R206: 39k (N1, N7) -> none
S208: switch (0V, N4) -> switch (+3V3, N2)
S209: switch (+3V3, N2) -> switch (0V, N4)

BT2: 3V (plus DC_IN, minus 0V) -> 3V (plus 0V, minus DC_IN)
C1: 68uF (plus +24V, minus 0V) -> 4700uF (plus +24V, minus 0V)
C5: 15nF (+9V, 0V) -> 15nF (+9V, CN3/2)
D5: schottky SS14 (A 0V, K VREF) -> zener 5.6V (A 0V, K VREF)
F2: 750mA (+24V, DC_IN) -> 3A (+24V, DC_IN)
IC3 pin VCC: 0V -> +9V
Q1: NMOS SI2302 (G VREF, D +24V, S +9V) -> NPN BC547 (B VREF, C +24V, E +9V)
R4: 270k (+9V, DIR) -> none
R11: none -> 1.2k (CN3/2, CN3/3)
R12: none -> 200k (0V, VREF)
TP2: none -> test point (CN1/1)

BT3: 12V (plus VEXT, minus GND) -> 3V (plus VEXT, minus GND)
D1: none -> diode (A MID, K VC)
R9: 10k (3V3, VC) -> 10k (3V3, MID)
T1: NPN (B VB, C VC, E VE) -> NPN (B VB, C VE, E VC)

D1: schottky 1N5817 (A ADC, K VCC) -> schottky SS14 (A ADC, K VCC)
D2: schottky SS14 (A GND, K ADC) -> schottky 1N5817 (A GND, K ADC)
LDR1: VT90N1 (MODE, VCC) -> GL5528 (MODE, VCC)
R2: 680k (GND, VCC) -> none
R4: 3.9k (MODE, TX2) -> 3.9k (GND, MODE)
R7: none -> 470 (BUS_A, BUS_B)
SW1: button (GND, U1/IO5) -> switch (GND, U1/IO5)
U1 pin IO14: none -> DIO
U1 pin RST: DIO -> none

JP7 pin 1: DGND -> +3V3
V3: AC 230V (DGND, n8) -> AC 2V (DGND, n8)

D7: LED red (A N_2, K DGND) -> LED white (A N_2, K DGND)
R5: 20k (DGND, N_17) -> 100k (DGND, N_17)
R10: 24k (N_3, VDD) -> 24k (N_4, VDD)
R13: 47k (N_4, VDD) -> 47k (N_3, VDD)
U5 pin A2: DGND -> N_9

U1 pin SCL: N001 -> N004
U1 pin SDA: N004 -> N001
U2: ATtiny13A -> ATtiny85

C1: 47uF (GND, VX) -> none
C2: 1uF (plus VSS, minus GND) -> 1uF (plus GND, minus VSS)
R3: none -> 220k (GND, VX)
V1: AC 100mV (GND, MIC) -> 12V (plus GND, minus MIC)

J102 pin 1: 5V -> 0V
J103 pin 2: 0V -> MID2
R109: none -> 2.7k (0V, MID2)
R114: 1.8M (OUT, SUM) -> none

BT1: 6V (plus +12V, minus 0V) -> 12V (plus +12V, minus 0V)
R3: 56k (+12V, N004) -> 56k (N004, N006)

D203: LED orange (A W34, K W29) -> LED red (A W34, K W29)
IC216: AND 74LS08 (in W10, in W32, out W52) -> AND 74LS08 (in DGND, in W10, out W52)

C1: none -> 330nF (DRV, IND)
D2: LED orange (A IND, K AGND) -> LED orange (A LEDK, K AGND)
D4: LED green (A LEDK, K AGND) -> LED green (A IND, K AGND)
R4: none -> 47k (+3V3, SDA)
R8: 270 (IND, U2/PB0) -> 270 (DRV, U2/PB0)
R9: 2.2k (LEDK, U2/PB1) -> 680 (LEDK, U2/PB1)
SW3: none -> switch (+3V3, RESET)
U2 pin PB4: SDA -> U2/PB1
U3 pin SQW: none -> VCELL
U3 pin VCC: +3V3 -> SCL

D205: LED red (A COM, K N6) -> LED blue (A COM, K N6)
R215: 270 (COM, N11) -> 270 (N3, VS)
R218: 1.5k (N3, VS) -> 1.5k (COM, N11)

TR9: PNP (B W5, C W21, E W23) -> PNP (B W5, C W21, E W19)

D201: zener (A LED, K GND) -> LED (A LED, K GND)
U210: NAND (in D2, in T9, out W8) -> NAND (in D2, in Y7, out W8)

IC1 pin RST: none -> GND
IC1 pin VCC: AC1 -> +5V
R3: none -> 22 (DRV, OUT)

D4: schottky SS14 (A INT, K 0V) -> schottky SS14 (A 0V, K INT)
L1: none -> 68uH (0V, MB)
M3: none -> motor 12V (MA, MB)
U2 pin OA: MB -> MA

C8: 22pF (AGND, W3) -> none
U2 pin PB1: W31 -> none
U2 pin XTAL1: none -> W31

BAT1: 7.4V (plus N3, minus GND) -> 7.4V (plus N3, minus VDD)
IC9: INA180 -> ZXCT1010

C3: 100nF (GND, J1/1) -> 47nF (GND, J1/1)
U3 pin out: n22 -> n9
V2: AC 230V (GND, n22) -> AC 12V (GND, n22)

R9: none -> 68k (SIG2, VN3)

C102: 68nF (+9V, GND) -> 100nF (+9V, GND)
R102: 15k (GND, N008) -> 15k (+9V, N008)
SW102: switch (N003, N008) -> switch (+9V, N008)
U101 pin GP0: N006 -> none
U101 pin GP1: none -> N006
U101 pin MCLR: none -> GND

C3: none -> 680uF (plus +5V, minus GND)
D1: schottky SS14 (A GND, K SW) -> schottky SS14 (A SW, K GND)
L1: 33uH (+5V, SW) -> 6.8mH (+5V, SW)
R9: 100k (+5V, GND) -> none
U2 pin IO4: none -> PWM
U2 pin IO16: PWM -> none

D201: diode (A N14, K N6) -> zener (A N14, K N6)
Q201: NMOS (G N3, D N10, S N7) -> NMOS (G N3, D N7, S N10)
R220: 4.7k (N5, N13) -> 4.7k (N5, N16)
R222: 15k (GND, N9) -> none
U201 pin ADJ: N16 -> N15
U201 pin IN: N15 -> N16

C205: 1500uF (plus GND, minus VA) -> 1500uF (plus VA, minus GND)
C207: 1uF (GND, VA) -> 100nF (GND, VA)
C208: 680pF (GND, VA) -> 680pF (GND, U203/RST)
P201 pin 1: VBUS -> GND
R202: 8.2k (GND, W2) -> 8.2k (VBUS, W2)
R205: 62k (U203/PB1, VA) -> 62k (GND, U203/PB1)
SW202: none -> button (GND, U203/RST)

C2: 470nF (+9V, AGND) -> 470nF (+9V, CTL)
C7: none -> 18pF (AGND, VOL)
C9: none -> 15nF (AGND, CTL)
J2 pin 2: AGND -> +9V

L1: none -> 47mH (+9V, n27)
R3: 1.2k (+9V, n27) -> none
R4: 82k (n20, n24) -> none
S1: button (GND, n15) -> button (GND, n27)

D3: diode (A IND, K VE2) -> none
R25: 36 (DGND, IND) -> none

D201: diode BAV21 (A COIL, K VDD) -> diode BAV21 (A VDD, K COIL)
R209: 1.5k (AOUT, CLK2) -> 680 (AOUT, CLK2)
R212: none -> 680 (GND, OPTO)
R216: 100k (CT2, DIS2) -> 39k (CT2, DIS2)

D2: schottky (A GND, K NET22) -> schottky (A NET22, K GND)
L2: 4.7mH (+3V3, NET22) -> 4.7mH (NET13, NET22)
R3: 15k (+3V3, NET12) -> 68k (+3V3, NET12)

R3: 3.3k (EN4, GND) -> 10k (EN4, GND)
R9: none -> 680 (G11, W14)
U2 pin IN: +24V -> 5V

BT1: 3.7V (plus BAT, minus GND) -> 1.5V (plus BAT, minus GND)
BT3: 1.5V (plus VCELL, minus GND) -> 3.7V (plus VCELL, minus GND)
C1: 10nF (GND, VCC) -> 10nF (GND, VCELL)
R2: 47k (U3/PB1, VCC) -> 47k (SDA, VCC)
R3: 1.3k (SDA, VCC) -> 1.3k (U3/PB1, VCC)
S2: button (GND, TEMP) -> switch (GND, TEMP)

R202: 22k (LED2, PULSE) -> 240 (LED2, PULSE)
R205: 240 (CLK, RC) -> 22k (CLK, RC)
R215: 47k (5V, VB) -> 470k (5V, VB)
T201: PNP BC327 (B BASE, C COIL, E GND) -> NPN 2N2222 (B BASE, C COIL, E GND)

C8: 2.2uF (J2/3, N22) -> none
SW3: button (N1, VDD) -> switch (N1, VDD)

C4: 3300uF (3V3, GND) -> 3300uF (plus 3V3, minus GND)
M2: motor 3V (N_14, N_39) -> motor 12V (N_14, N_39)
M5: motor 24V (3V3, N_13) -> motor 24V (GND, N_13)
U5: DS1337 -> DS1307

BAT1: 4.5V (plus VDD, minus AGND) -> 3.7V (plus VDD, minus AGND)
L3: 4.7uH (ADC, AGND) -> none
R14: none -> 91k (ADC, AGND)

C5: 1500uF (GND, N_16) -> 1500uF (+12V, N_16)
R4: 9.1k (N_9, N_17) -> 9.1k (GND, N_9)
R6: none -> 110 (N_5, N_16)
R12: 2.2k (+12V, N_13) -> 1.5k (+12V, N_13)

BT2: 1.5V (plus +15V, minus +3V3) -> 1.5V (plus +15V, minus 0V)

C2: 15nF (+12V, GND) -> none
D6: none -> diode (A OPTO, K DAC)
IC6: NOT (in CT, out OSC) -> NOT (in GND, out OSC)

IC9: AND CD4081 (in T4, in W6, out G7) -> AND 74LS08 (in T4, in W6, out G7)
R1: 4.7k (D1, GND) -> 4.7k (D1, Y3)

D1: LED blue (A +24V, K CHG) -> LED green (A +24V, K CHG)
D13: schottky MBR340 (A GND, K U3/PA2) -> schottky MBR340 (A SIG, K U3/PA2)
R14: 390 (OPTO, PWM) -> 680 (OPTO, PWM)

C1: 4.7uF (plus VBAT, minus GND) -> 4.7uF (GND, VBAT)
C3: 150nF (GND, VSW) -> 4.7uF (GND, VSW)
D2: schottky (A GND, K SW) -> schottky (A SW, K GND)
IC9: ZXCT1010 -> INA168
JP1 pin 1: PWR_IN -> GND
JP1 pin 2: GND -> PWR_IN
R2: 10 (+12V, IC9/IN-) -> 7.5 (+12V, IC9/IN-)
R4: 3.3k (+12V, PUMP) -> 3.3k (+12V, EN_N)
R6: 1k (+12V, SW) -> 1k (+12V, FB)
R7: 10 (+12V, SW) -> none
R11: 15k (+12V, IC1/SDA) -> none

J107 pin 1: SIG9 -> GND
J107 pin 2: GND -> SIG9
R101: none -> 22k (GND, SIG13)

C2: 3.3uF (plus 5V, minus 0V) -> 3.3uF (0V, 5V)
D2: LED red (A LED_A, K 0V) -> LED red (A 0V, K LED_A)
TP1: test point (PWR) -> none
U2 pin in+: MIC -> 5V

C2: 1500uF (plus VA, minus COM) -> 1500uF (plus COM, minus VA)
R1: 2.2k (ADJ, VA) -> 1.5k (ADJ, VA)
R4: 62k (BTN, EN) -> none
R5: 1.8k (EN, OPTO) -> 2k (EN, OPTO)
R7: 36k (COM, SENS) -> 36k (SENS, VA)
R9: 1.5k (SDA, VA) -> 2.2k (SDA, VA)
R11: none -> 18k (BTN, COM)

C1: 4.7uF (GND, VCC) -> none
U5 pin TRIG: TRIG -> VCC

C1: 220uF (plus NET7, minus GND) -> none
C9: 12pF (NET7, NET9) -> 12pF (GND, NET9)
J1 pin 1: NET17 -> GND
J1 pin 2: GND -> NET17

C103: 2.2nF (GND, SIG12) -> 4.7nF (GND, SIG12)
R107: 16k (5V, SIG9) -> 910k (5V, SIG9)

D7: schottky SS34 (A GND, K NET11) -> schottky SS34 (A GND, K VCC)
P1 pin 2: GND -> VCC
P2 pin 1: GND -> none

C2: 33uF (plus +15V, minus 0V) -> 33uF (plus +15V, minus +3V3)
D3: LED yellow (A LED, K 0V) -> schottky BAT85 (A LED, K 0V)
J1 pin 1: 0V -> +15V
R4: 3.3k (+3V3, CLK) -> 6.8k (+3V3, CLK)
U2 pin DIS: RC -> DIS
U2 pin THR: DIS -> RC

> **What is expected**
The answer must be a single number: how many lines in the listing above include the word "switch".

> **Result of the task**
7